_WHAT THE TASK ASKS_
Copy out each line of the listing below where the string "grey" appears.

—————

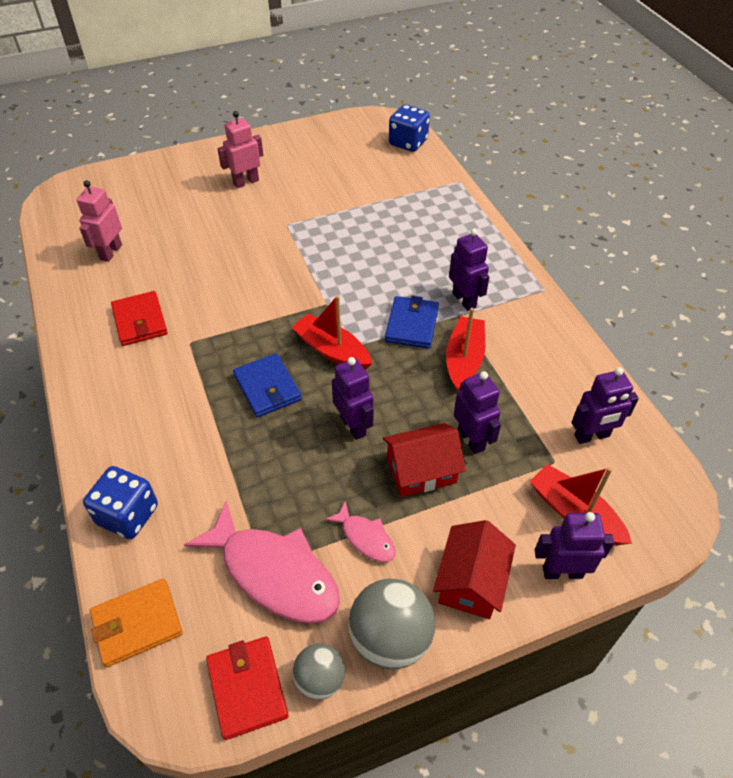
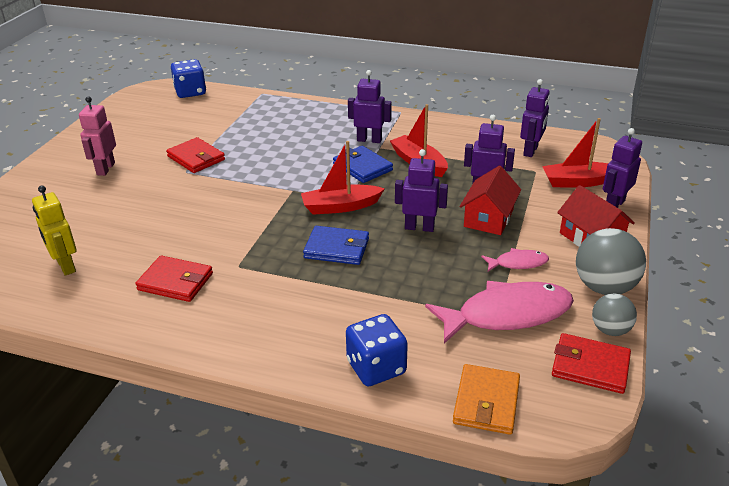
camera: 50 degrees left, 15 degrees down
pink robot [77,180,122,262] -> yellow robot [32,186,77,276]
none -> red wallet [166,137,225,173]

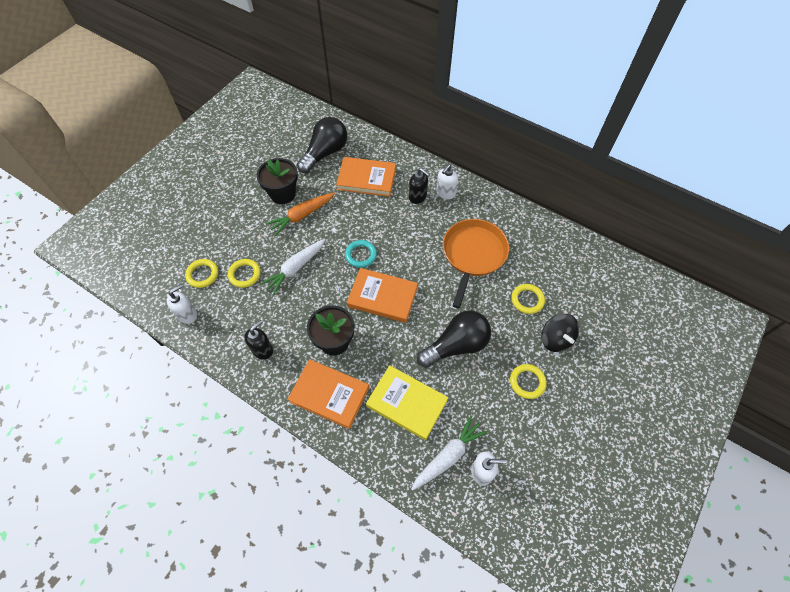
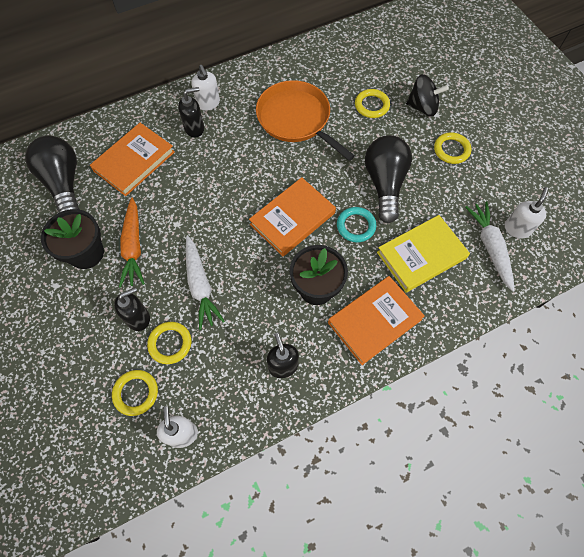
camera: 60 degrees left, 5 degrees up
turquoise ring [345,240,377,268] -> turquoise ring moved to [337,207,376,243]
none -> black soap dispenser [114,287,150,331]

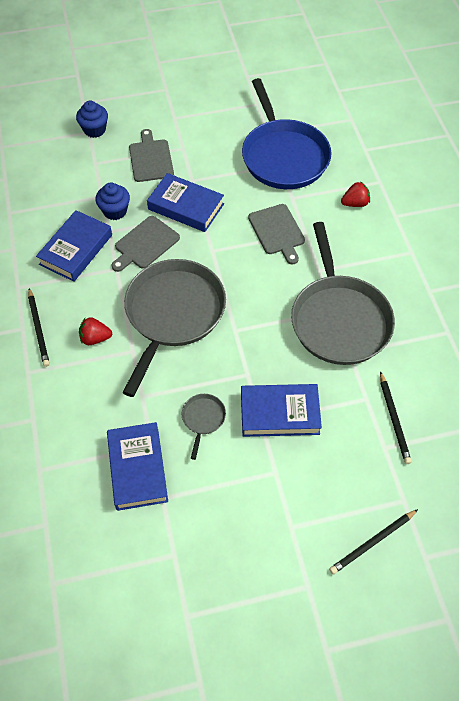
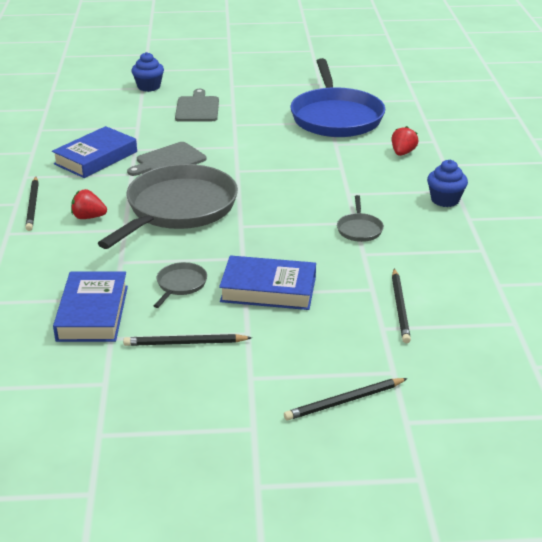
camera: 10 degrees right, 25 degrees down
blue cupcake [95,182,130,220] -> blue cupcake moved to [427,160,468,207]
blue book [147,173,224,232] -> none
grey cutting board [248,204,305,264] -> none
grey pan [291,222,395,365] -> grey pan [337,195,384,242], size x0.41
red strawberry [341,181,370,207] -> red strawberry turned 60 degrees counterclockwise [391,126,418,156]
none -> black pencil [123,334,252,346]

—————

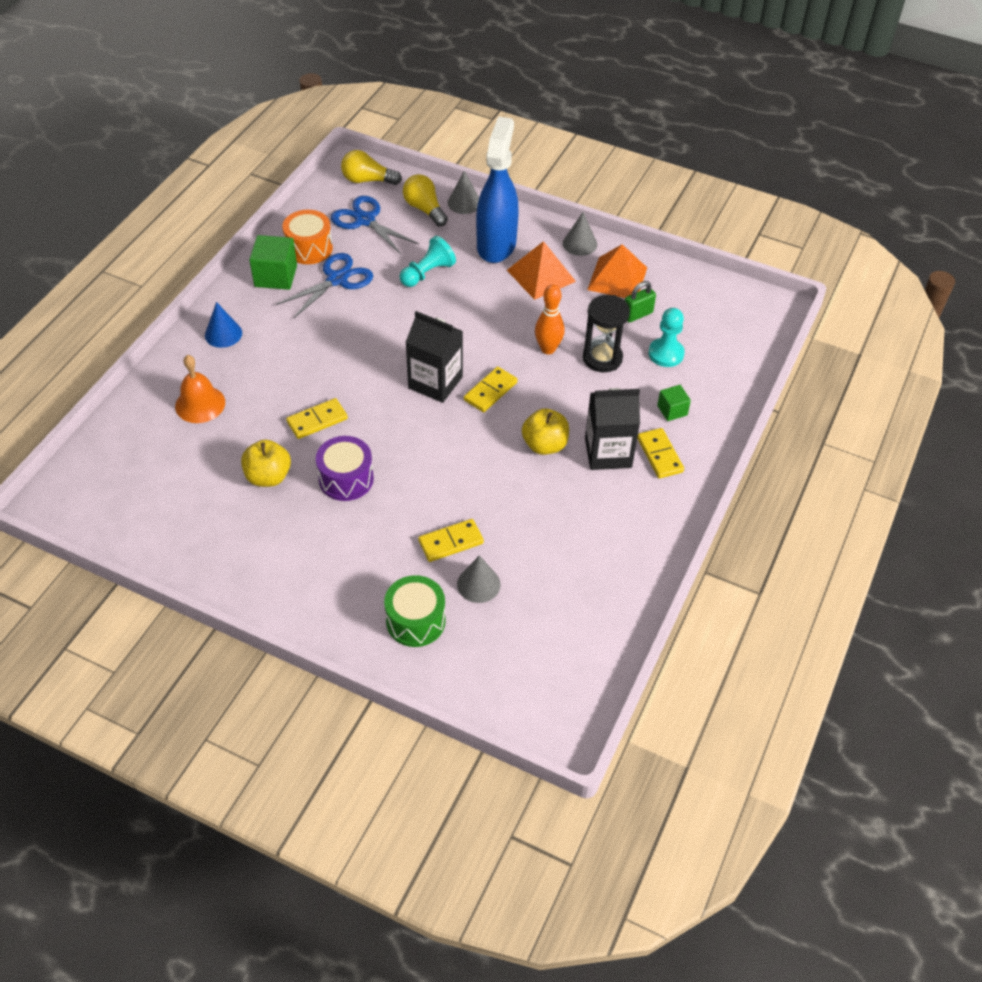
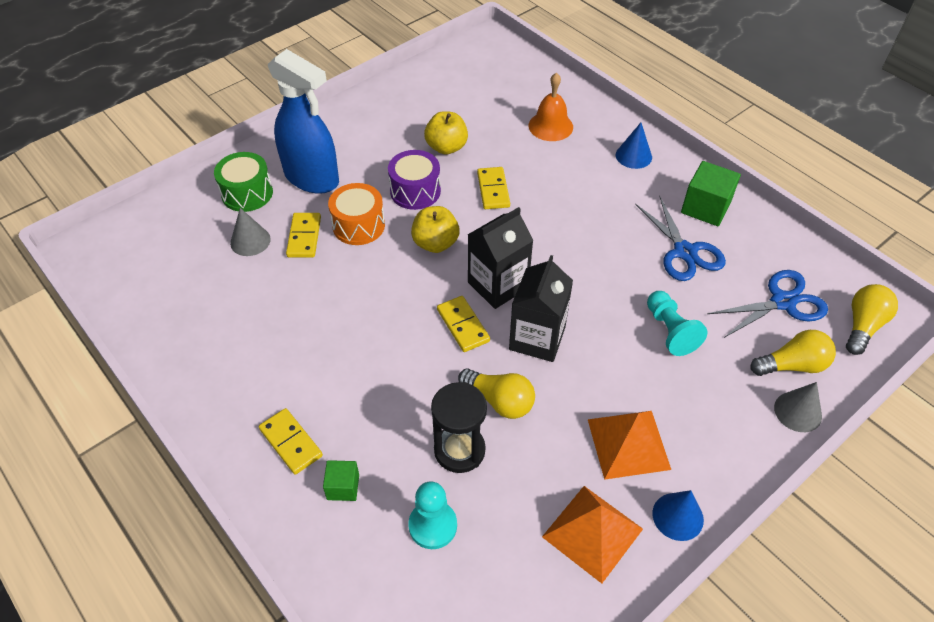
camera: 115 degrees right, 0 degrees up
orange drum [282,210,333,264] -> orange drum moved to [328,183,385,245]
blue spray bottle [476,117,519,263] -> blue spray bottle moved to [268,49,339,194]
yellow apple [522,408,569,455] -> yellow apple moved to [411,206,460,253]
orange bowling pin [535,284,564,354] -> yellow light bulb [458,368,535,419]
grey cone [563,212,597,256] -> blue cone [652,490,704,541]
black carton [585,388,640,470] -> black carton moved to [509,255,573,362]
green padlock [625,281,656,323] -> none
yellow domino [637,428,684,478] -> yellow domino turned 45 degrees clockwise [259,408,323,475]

—————

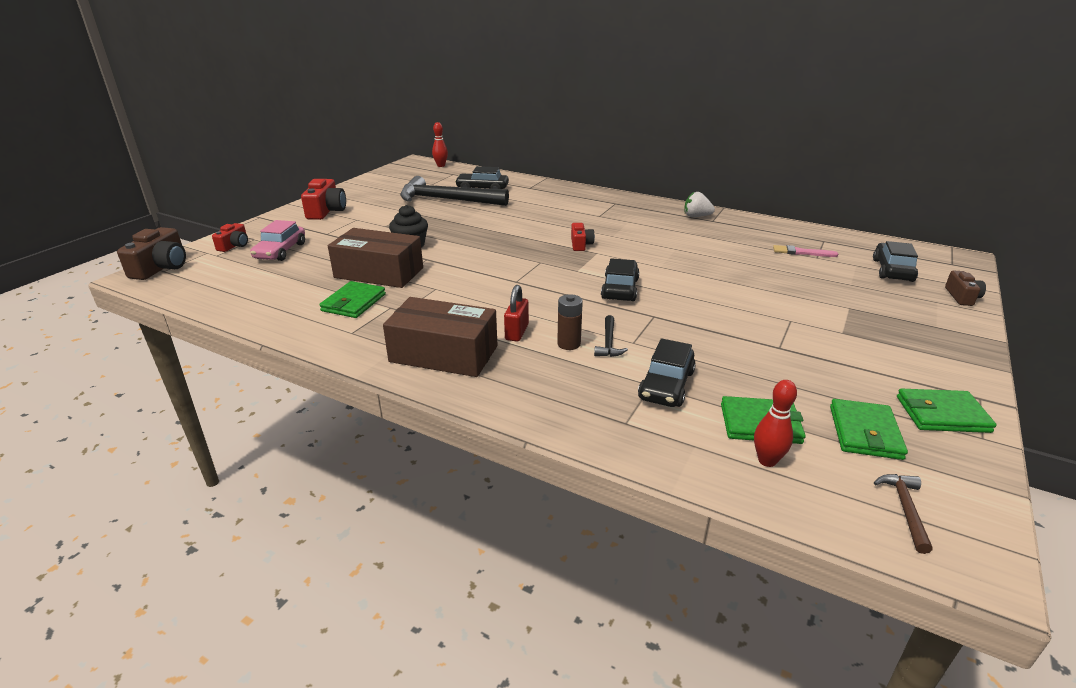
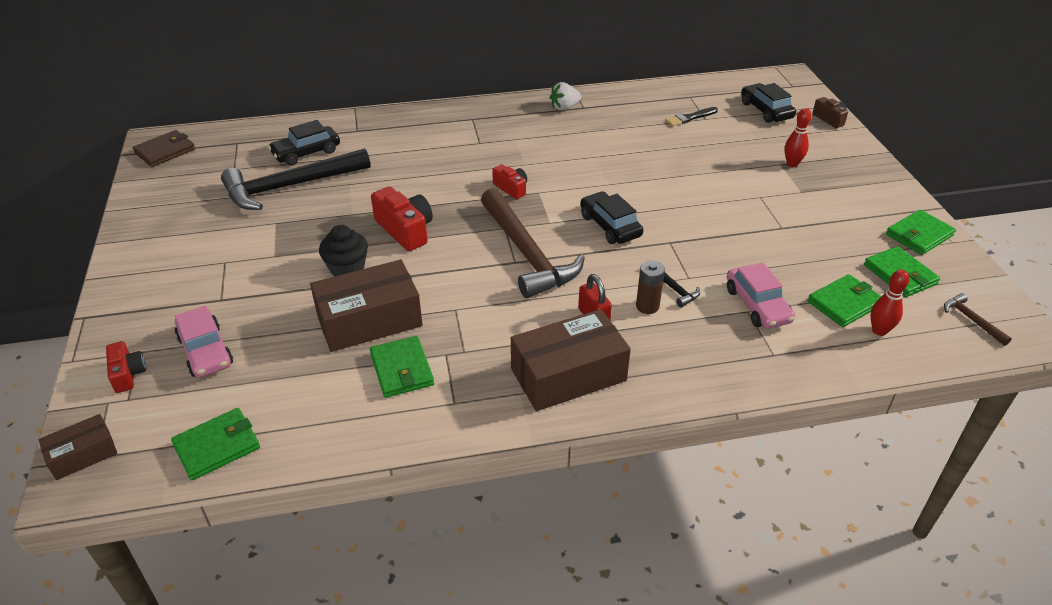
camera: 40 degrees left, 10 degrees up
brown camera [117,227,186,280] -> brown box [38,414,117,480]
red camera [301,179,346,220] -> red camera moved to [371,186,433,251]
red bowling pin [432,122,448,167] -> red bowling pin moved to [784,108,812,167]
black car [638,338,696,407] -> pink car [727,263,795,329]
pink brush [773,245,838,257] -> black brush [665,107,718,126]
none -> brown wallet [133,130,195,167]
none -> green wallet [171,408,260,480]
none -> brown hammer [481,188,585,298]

—————

_EXERCISE RESULT_
grey cutting board [248,204,305,264] -> none
grey pan [291,222,395,365] -> grey pan [337,195,384,242], size x0.41
grey cone [563,212,597,256] -> blue cone [652,490,704,541]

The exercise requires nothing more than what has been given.